Segment Start: DATA FOR THIS EXERCISE

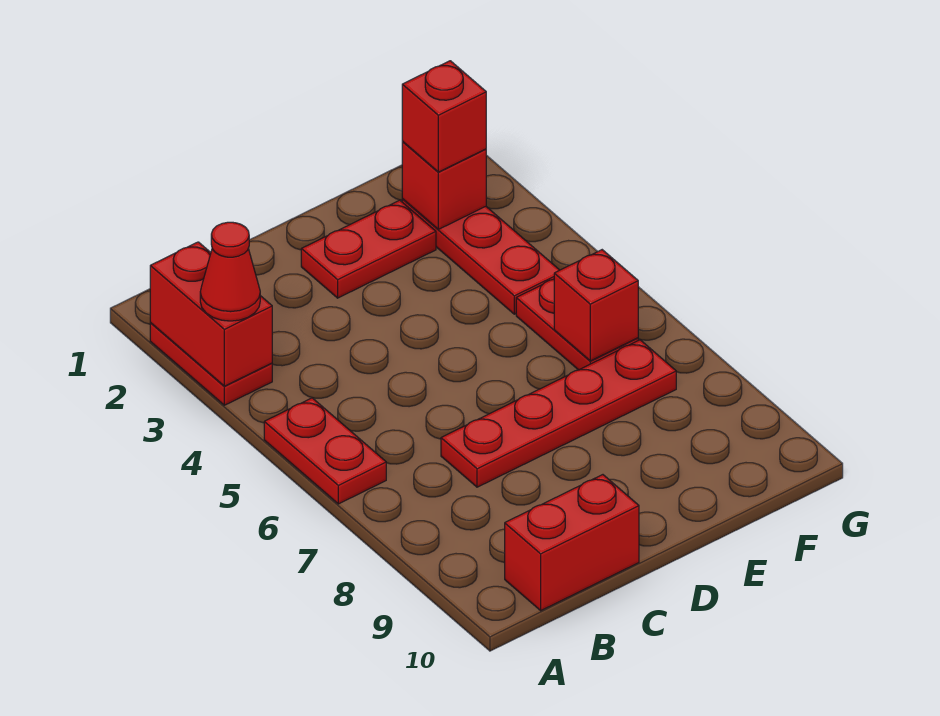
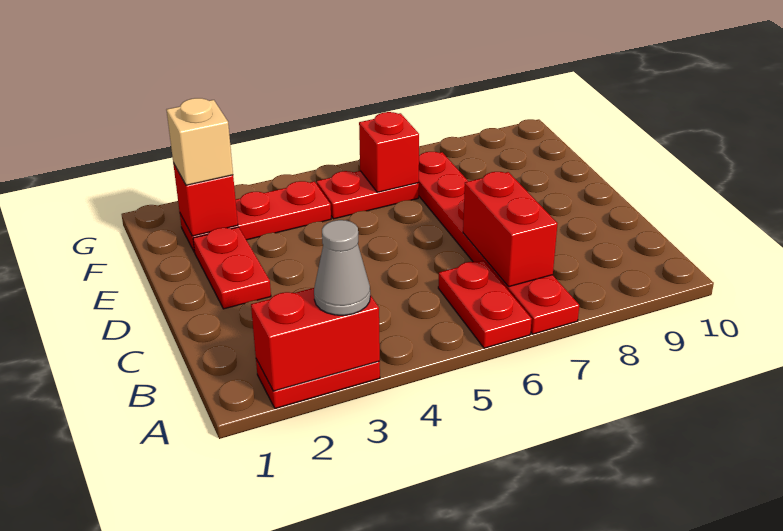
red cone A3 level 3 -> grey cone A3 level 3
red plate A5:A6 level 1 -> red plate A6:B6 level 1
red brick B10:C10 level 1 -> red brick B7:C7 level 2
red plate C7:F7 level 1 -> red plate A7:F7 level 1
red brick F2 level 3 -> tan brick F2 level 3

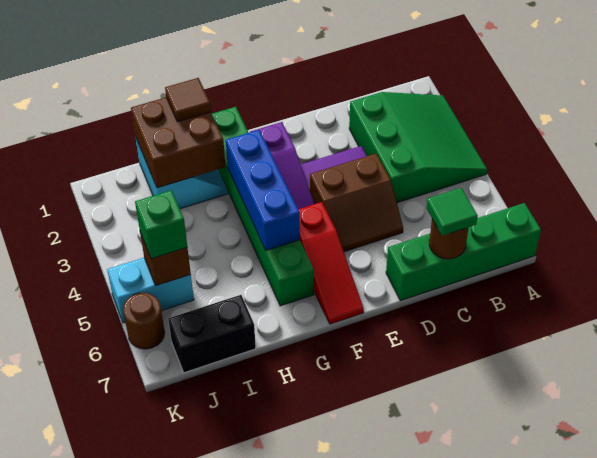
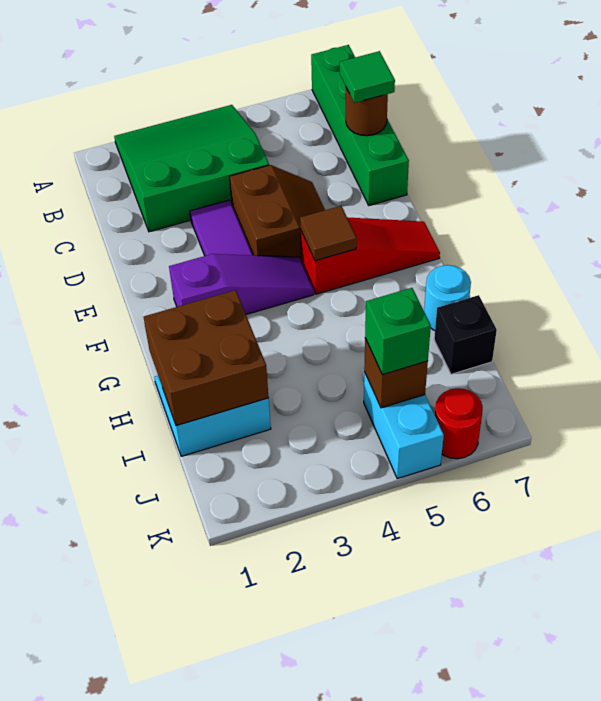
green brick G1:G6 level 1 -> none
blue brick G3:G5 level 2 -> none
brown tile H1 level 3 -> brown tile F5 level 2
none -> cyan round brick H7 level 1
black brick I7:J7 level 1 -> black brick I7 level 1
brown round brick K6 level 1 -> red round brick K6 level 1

Segment End: DATA FOR THIS EXERCISE
Segment Start: DATA FOR THIS EXERCISE

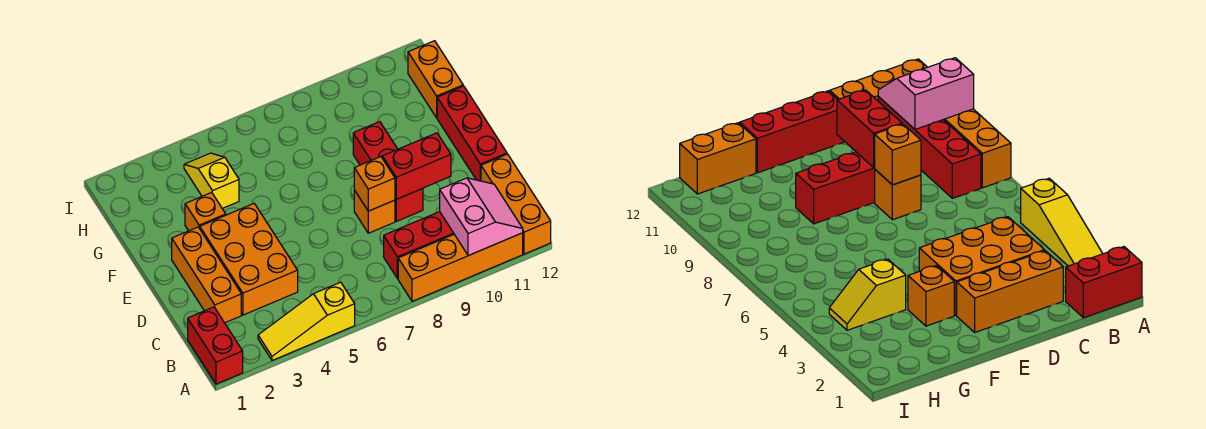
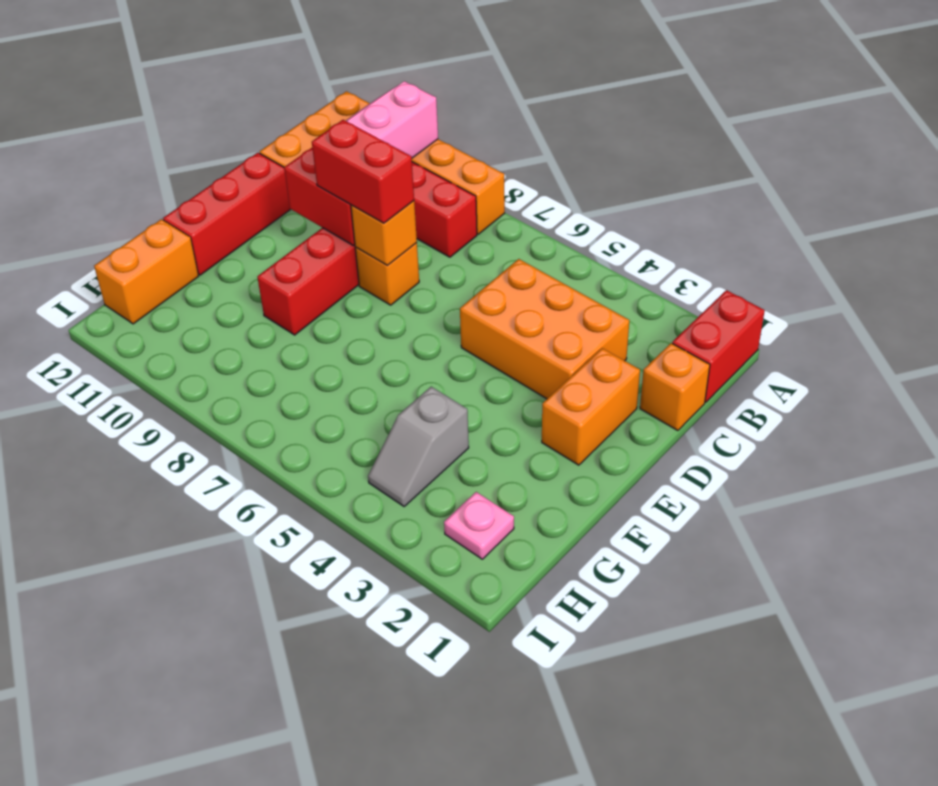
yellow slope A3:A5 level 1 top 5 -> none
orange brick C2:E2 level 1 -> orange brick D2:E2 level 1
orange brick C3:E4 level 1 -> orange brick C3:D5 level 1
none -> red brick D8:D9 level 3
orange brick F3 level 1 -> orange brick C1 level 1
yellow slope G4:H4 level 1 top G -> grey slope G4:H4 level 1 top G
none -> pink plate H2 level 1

Segment End: DATA FOR THIS EXERCISE
Segment Start: DATA FOR THIS EXERCISE

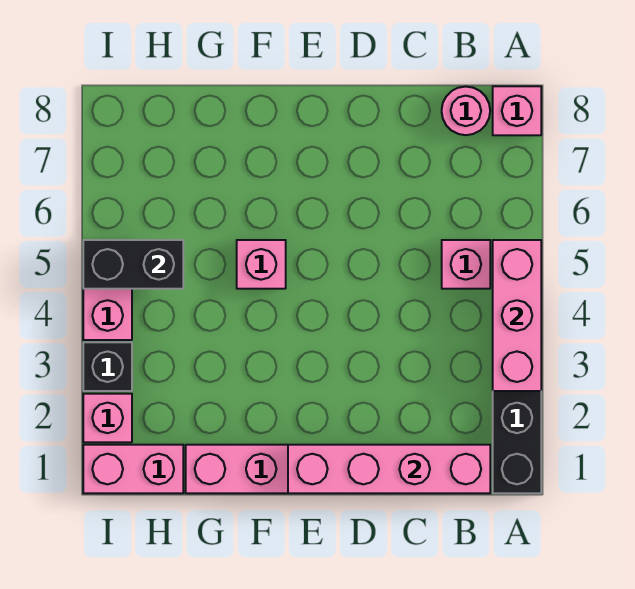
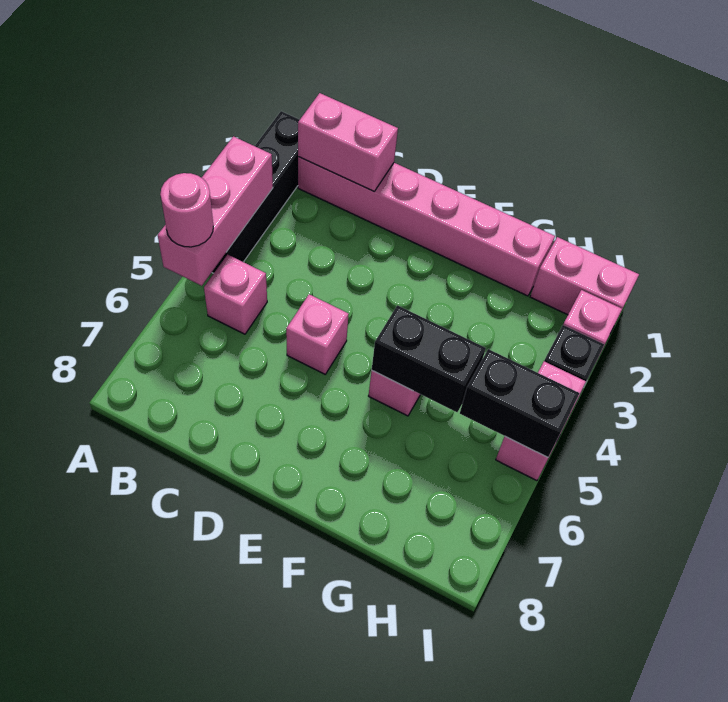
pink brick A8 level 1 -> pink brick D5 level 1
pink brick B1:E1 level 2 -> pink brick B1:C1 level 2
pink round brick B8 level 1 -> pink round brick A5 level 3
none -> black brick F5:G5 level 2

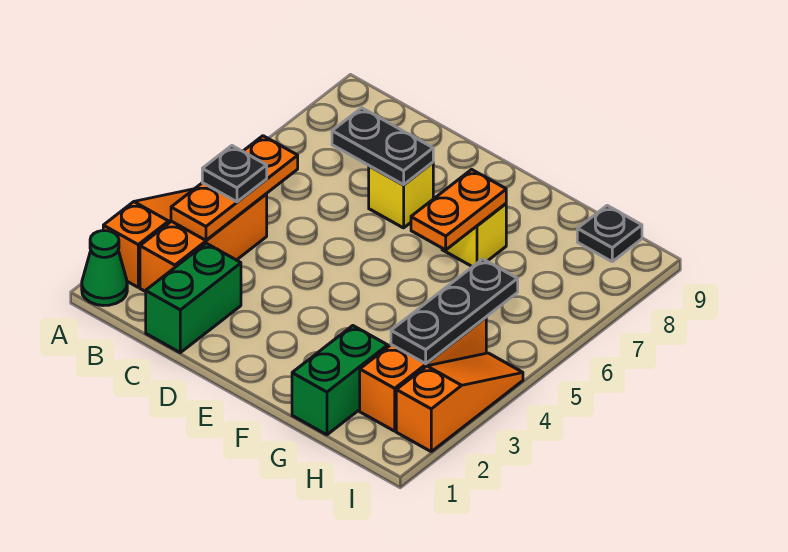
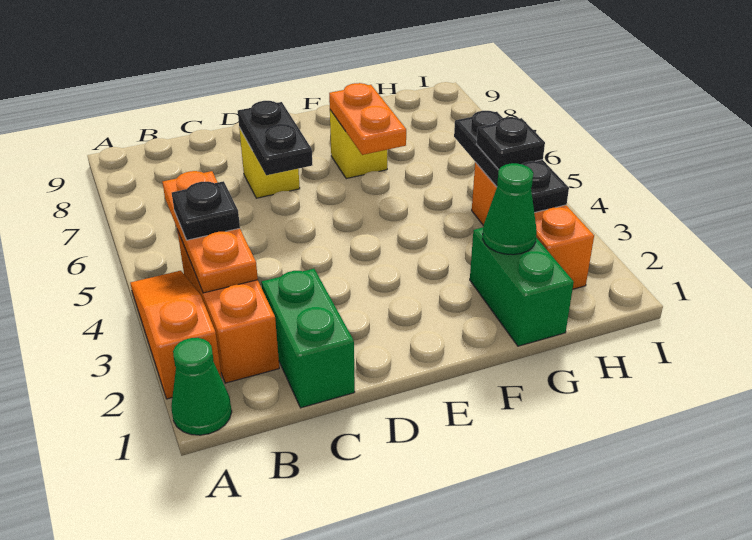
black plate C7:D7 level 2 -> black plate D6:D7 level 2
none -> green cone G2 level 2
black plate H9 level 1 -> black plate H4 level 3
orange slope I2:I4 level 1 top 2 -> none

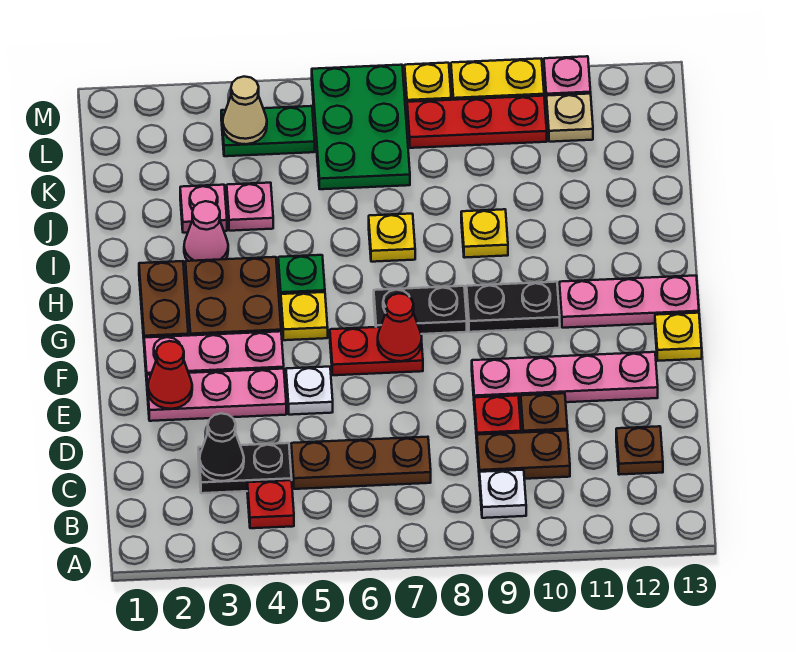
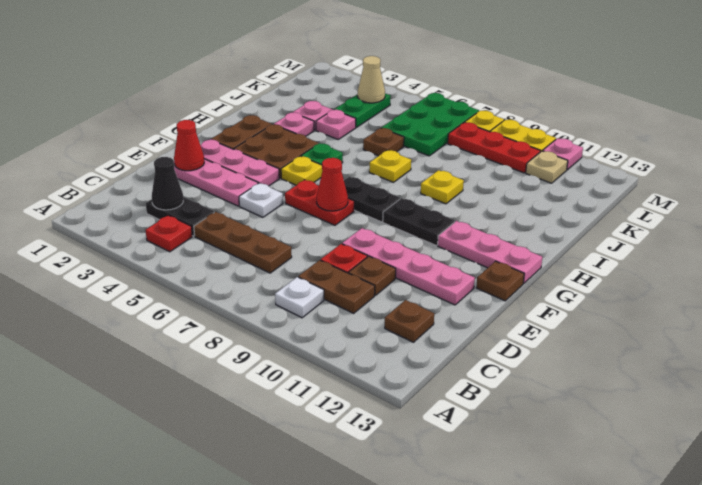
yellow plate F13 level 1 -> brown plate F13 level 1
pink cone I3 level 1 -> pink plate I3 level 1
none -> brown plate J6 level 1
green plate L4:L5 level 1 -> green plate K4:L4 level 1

Segment End: DATA FOR THIS EXERCISE

**WHAT IS NEEDED:** Looking at the records above, return exactly the lines from the line with "yellow slope G4:H4" to the line with "none -> pink plate H2 level 1", both ends included.

**YOUR SOLUTION:**
yellow slope G4:H4 level 1 top G -> grey slope G4:H4 level 1 top G
none -> pink plate H2 level 1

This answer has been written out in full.